- EXERCISE INPUT

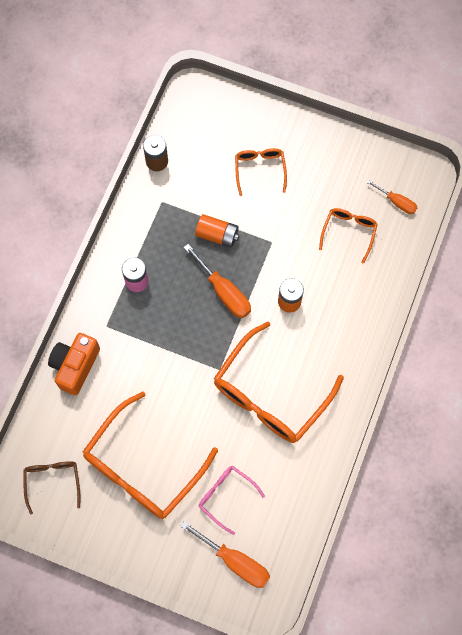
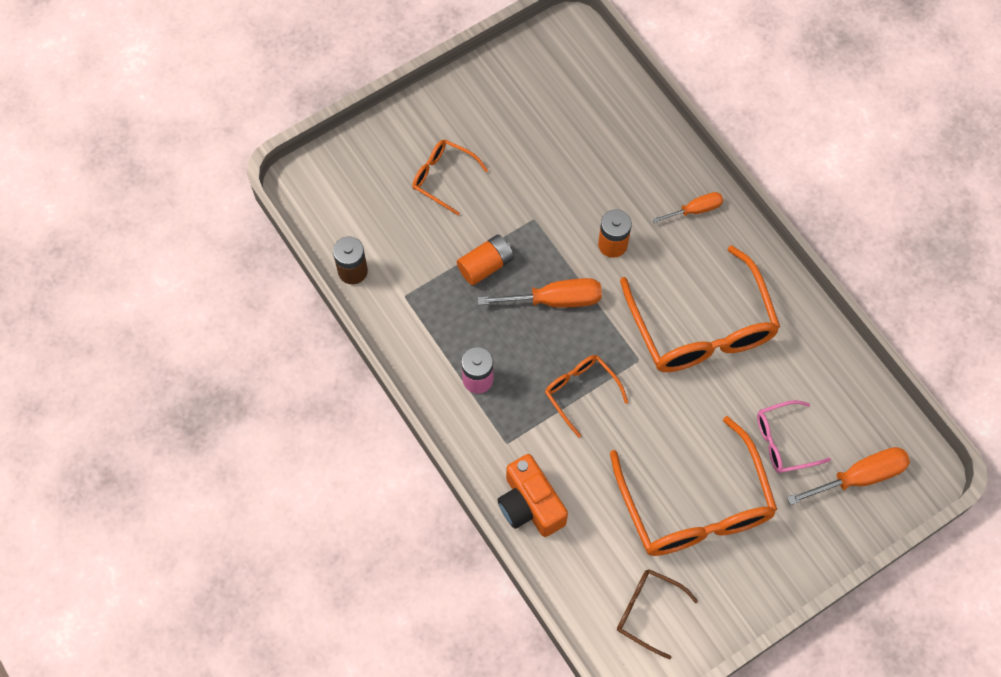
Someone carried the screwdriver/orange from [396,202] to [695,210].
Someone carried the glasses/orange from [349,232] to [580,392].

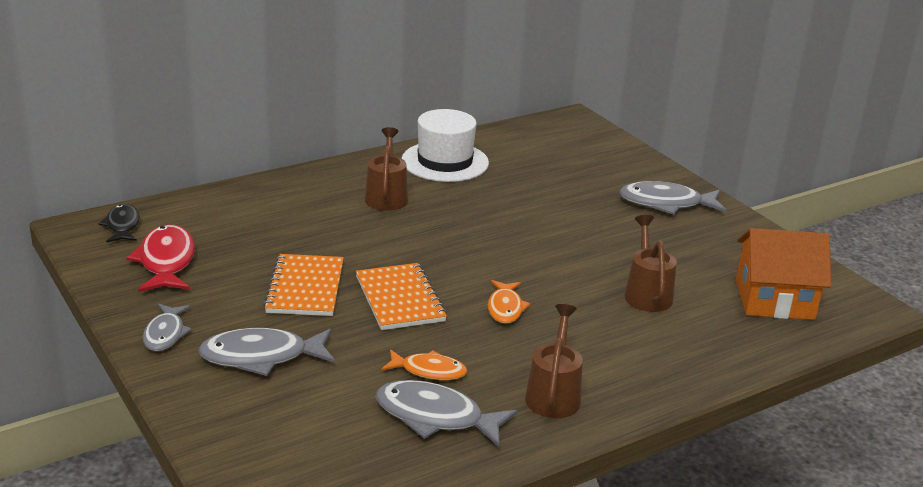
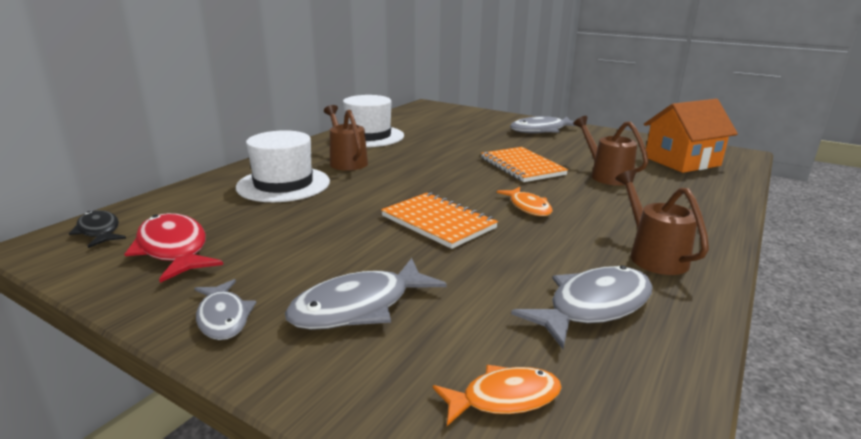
Someone carried the notebook/orange from [305,288] to [522,166].
Someone carried the fish/orange from [429,371] to [504,398].
Someone rotated the fish/grey at [436,417] by 150 degrees clockwise.
Someone put down the hat/white at [283,184].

- PROBLEM TO SOLVE
In the listing, find every line with the word "from" and return it.

- RESULT OF THIS TASK
Someone carried the screwdriver/orange from [396,202] to [695,210].
Someone carried the glasses/orange from [349,232] to [580,392].
Someone carried the notebook/orange from [305,288] to [522,166].
Someone carried the fish/orange from [429,371] to [504,398].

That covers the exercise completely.